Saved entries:
****
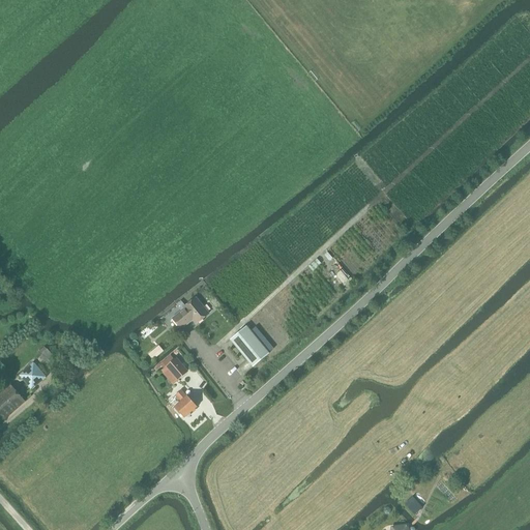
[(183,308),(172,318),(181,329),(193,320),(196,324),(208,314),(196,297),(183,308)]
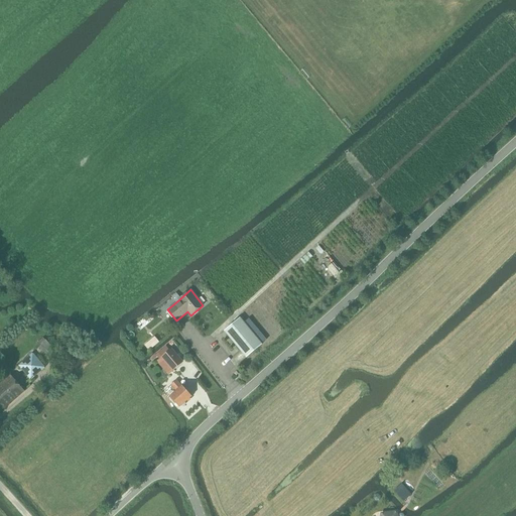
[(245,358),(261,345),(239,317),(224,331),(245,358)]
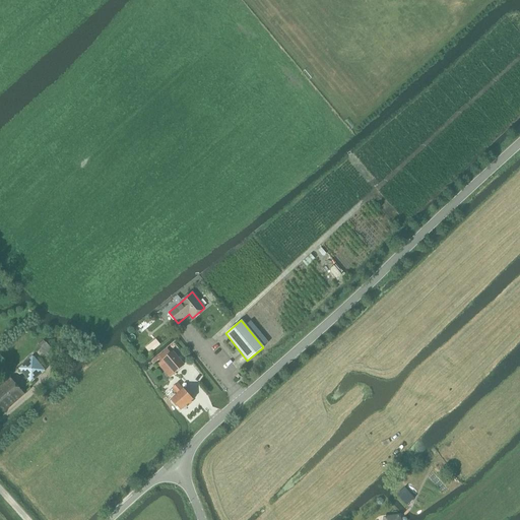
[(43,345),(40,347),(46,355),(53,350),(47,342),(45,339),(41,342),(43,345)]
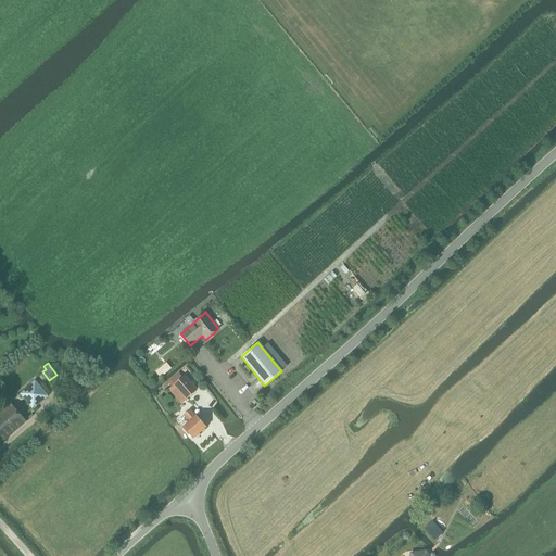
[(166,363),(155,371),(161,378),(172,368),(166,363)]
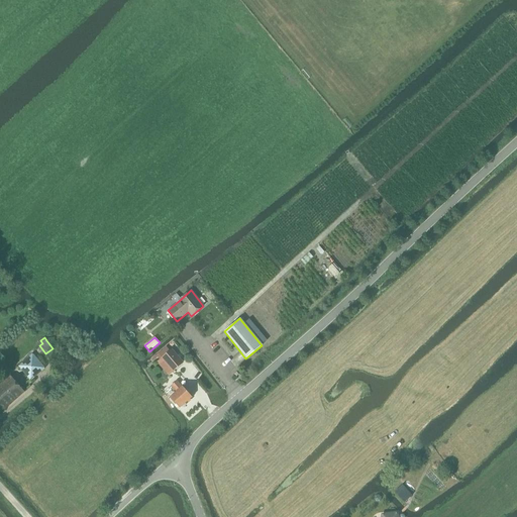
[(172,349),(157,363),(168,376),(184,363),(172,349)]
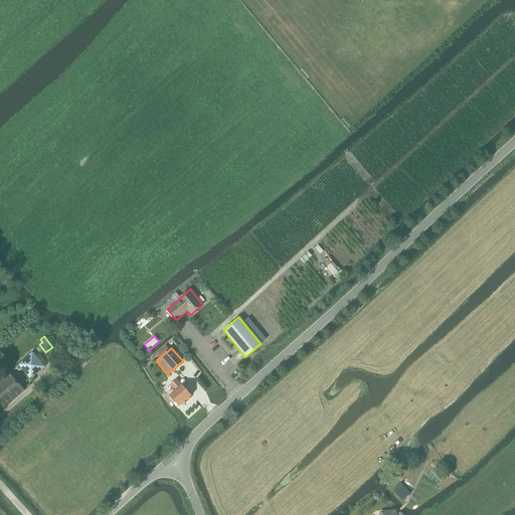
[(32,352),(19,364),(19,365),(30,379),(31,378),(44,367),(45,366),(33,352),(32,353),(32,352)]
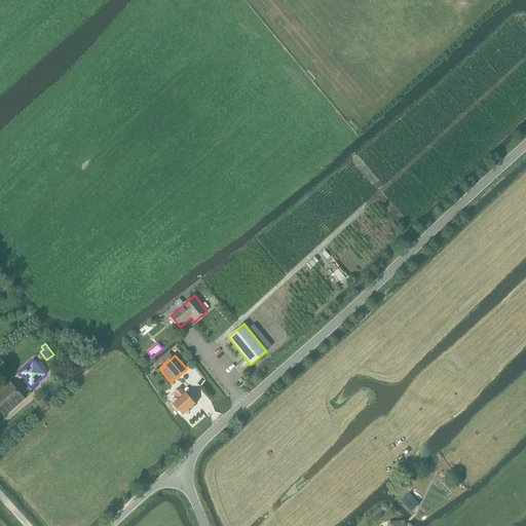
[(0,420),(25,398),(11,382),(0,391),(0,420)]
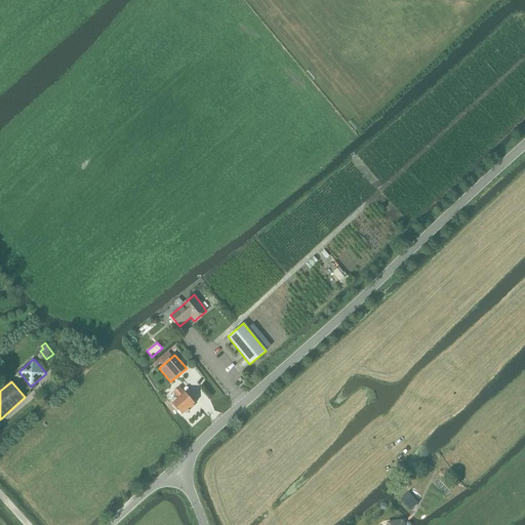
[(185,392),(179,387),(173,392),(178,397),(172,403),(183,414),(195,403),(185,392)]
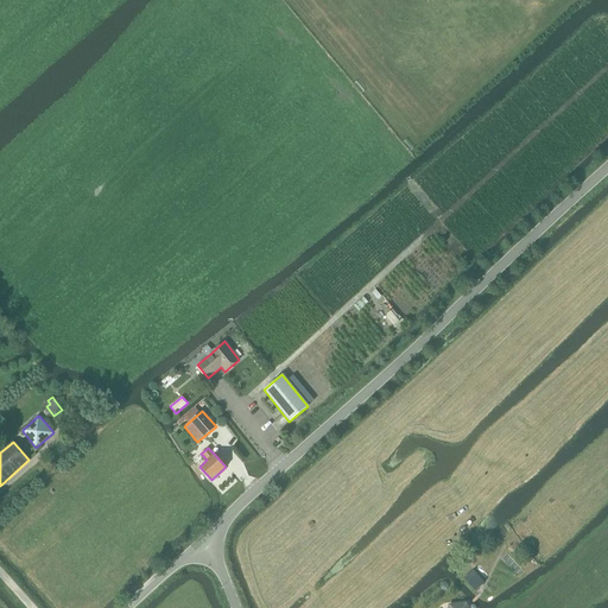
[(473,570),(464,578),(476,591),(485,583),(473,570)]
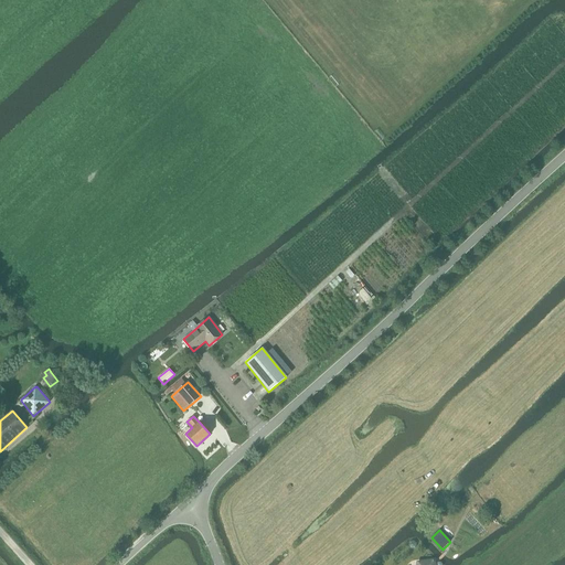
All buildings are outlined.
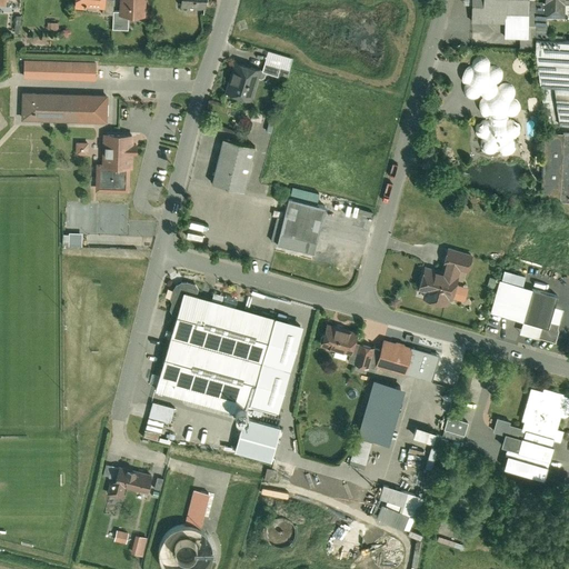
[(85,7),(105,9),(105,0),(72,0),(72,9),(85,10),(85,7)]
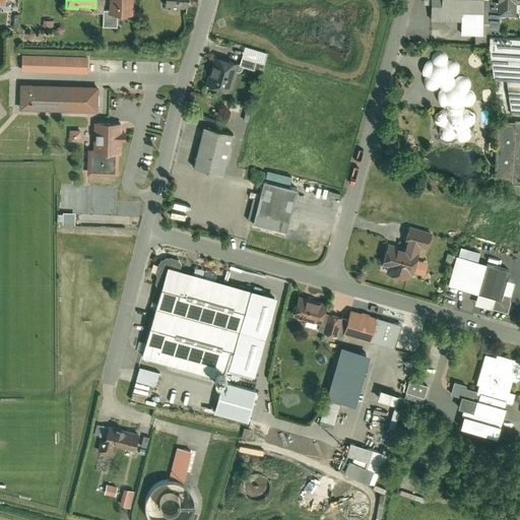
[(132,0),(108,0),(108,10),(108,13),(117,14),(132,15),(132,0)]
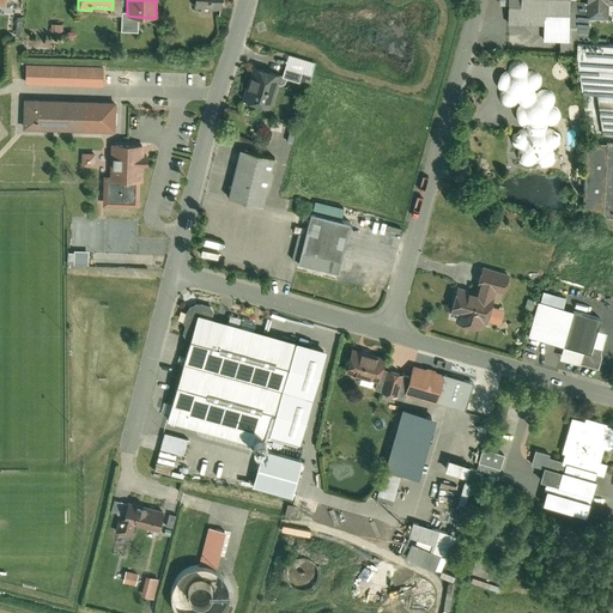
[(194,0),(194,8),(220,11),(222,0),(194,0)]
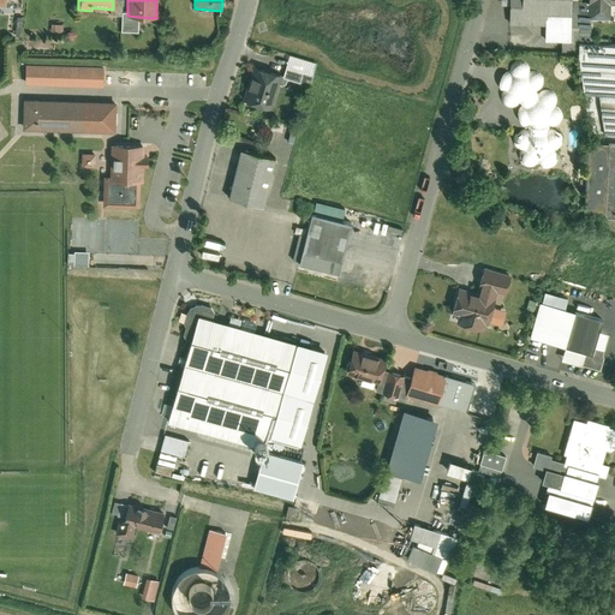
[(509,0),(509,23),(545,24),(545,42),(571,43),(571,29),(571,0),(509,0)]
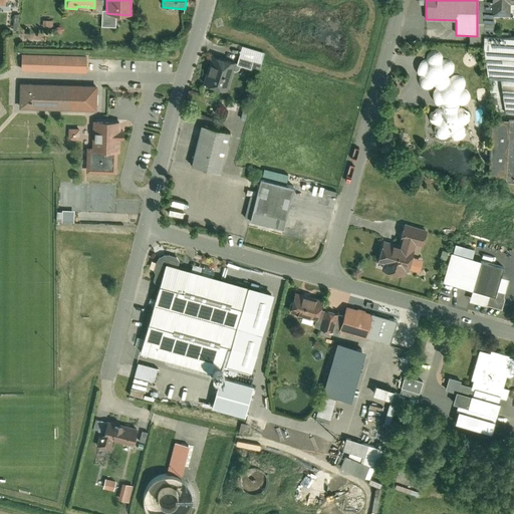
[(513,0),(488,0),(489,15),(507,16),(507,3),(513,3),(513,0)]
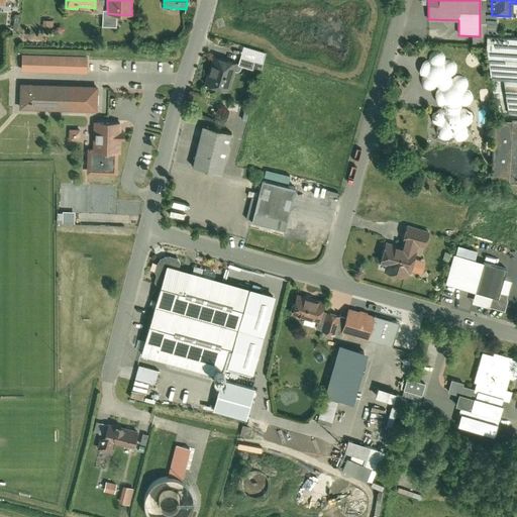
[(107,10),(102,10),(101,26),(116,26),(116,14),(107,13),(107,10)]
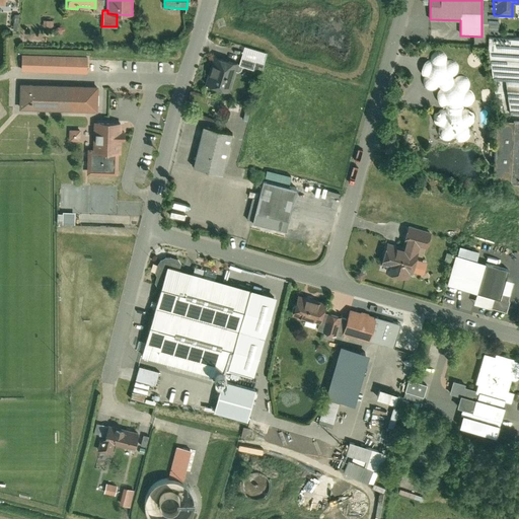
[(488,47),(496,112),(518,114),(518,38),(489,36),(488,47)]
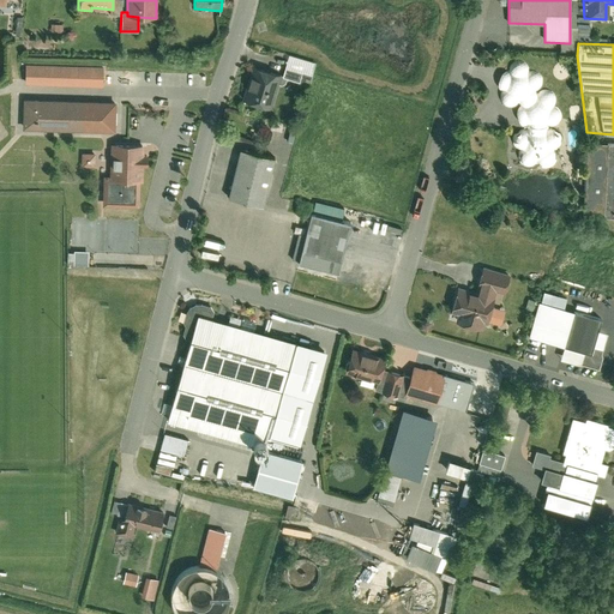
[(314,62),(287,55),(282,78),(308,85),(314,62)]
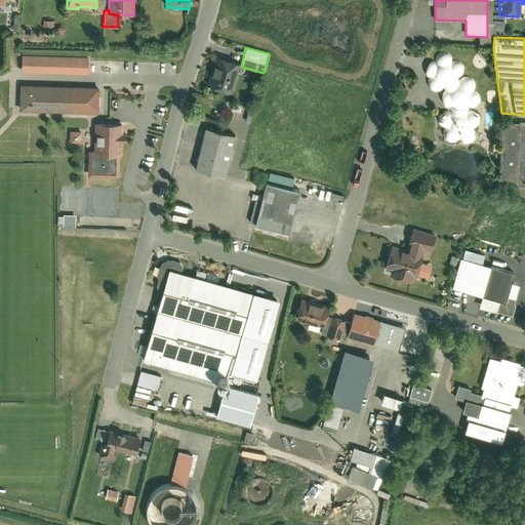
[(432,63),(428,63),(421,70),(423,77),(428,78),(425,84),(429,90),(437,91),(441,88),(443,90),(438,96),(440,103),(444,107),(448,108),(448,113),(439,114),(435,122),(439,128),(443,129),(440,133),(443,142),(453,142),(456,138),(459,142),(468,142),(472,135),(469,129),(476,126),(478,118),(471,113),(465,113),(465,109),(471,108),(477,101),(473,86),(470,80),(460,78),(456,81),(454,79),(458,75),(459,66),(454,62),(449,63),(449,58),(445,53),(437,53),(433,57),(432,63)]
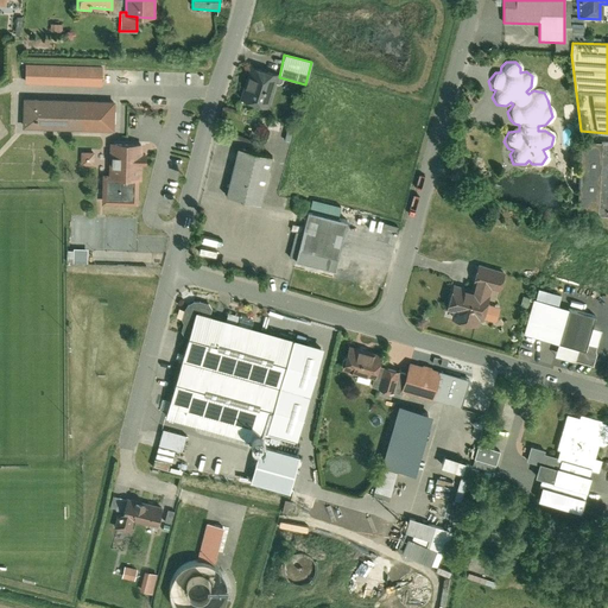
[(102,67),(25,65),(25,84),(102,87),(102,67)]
****
# Aim of the task
Repeat exactly the lines above, from the line that contains "[(85,7),(105,9),(105,0),(72,0),(72,9),(85,10),(85,7)]" down through the line that contains "[(314,62),(287,55),(282,78),(308,85),(314,62)]". Include both of those lines and none of the pictures.

# Solution for this exercise
[(85,7),(105,9),(105,0),(72,0),(72,9),(85,10),(85,7)]
[(132,0),(108,0),(108,10),(108,13),(117,14),(132,15),(132,0)]
[(194,0),(194,8),(220,11),(222,0),(194,0)]
[(509,0),(509,23),(545,24),(545,42),(571,43),(571,29),(571,0),(509,0)]
[(513,0),(488,0),(489,15),(507,16),(507,3),(513,3),(513,0)]
[(107,10),(102,10),(101,26),(116,26),(116,14),(107,13),(107,10)]
[(488,47),(496,112),(518,114),(518,38),(489,36),(488,47)]
[(314,62),(287,55),(282,78),(308,85),(314,62)]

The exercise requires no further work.